• EXERCISE
Return the listing below verbatim. Pictures do not belong in the copy.

• LISTED ENTRIES
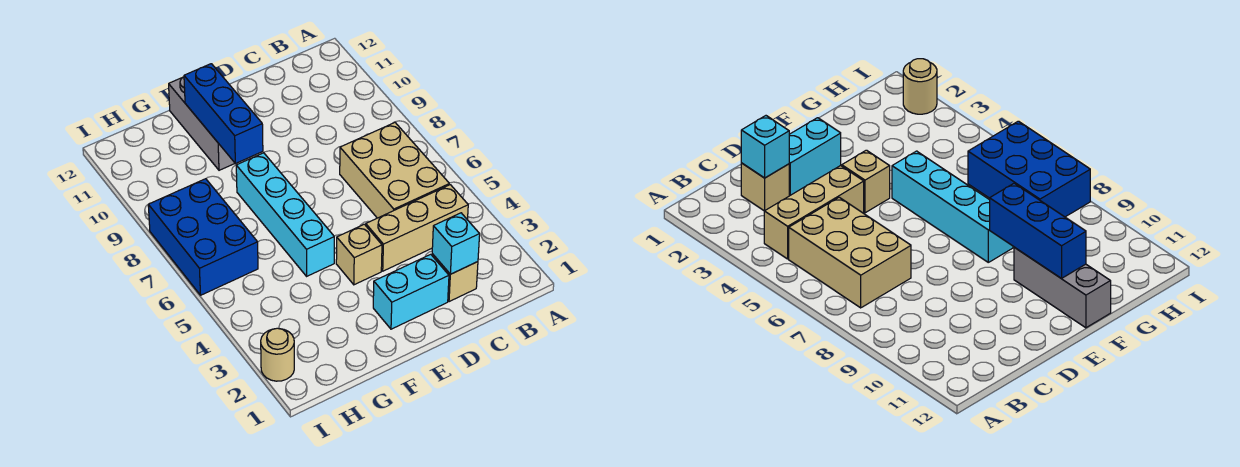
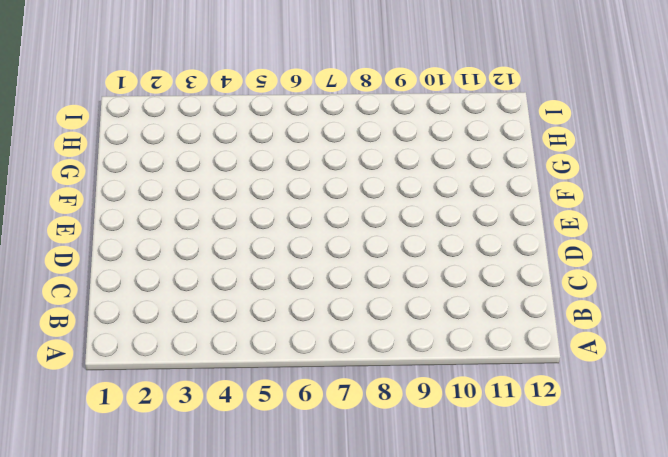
none -> tan brick B4:D4 level 1
none -> tan brick B5:C7 level 1

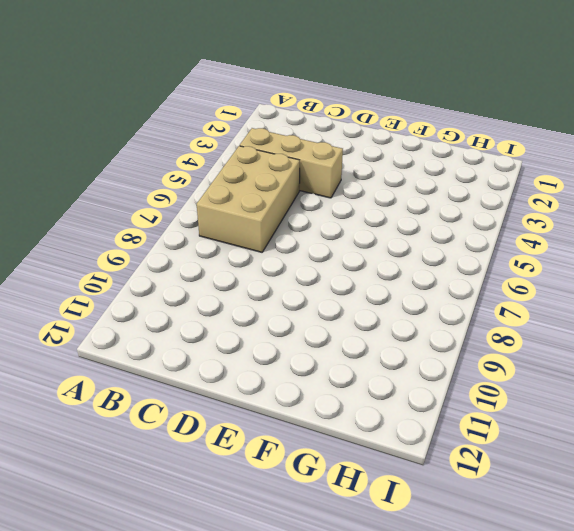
none -> tan brick C2 level 1
none -> cyan brick D2:E2 level 1

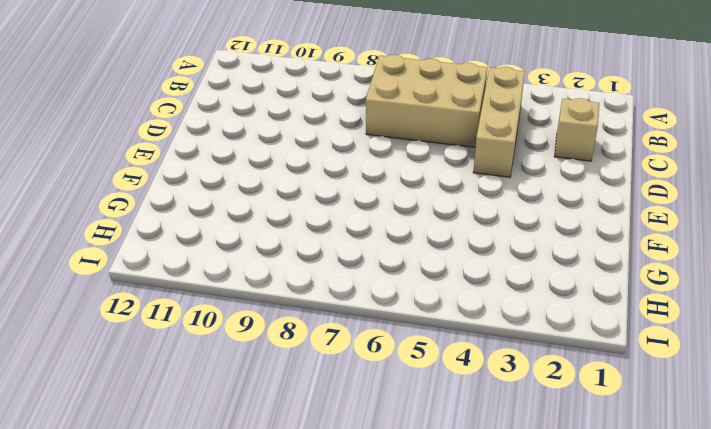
none -> cyan brick D2:E2 level 1
none -> tan brick E4 level 1

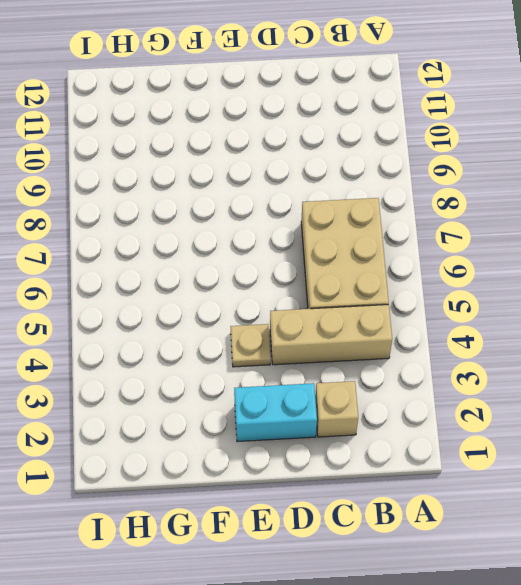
tan plate E4 level 1 -> tan brick E4 level 1
none -> cyan brick F5:F8 level 1
none -> grey brick F10:F12 level 1

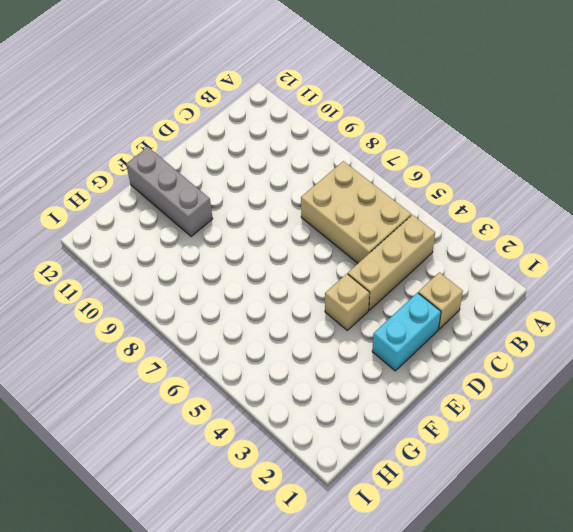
none -> cyan brick F5:F8 level 1
none -> blue brick H6:I8 level 1

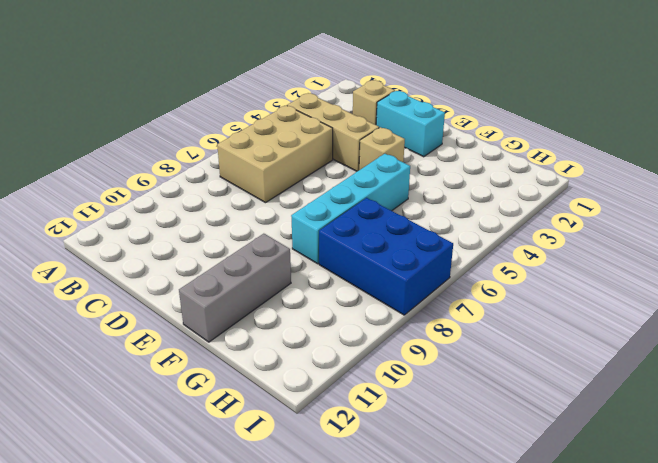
blue brick G7:I8 level 1 -> blue brick H6:I8 level 1
none -> tan round brick I2 level 1
none -> cyan brick C2 level 2

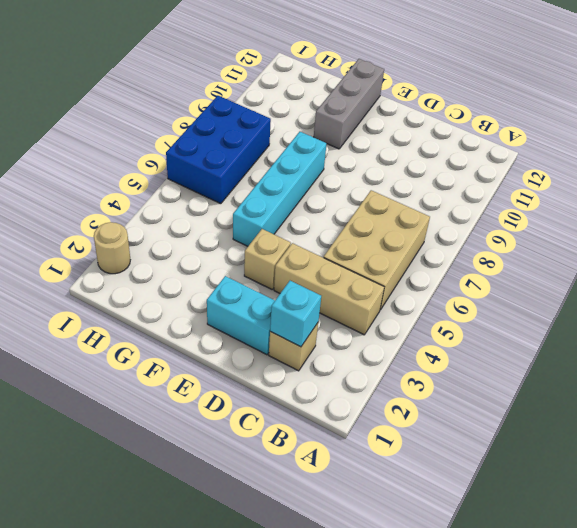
none -> blue brick F9:F11 level 2

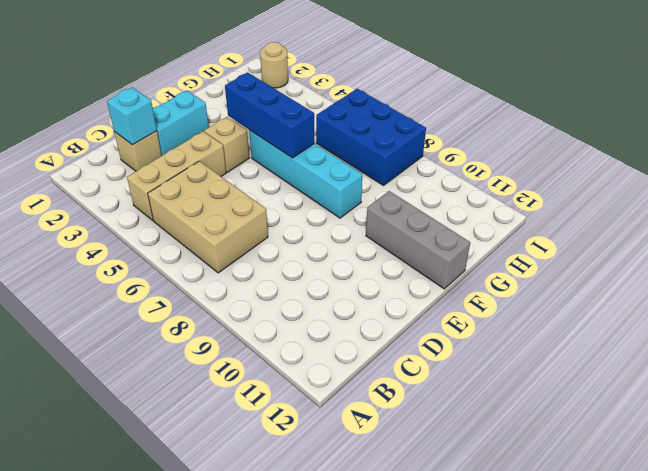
blue brick F4:F6 level 2 -> blue brick F9:F11 level 2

• REPLY
none -> tan brick B4:D4 level 1
none -> tan brick B5:C7 level 1

none -> tan brick C2 level 1
none -> cyan brick D2:E2 level 1

none -> cyan brick D2:E2 level 1
none -> tan brick E4 level 1

tan plate E4 level 1 -> tan brick E4 level 1
none -> cyan brick F5:F8 level 1
none -> grey brick F10:F12 level 1

none -> cyan brick F5:F8 level 1
none -> blue brick H6:I8 level 1

blue brick G7:I8 level 1 -> blue brick H6:I8 level 1
none -> tan round brick I2 level 1
none -> cyan brick C2 level 2

none -> blue brick F9:F11 level 2

blue brick F4:F6 level 2 -> blue brick F9:F11 level 2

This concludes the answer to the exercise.